TASK OBJECTIVE: For the records that follow, please set down exactly the lines between the one holding "none -> blue slope B1:B3 level 1 top 1" and the one holding "none -> blue brick D5:D6 level 1", inclusive, and only those.

RECORDED DATA:

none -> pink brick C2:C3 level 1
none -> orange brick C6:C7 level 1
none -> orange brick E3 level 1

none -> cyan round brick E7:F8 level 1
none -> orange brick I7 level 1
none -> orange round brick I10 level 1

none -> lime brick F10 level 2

--

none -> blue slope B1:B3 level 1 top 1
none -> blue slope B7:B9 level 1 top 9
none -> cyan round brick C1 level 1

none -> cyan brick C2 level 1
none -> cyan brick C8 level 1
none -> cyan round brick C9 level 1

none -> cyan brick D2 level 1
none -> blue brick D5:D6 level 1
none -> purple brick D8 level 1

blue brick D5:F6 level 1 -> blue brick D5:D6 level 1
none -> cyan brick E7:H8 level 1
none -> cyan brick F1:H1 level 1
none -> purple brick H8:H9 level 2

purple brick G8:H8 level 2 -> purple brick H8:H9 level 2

---

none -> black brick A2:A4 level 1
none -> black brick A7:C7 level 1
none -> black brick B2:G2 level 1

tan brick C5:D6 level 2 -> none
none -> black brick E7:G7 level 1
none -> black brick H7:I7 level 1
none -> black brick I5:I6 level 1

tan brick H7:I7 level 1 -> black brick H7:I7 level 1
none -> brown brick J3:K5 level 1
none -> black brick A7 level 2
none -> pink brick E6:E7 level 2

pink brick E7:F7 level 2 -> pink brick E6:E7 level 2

OUTPUT BELOW:
none -> blue slope B1:B3 level 1 top 1
none -> blue slope B7:B9 level 1 top 9
none -> cyan round brick C1 level 1

none -> cyan brick C2 level 1
none -> cyan brick C8 level 1
none -> cyan round brick C9 level 1

none -> cyan brick D2 level 1
none -> blue brick D5:D6 level 1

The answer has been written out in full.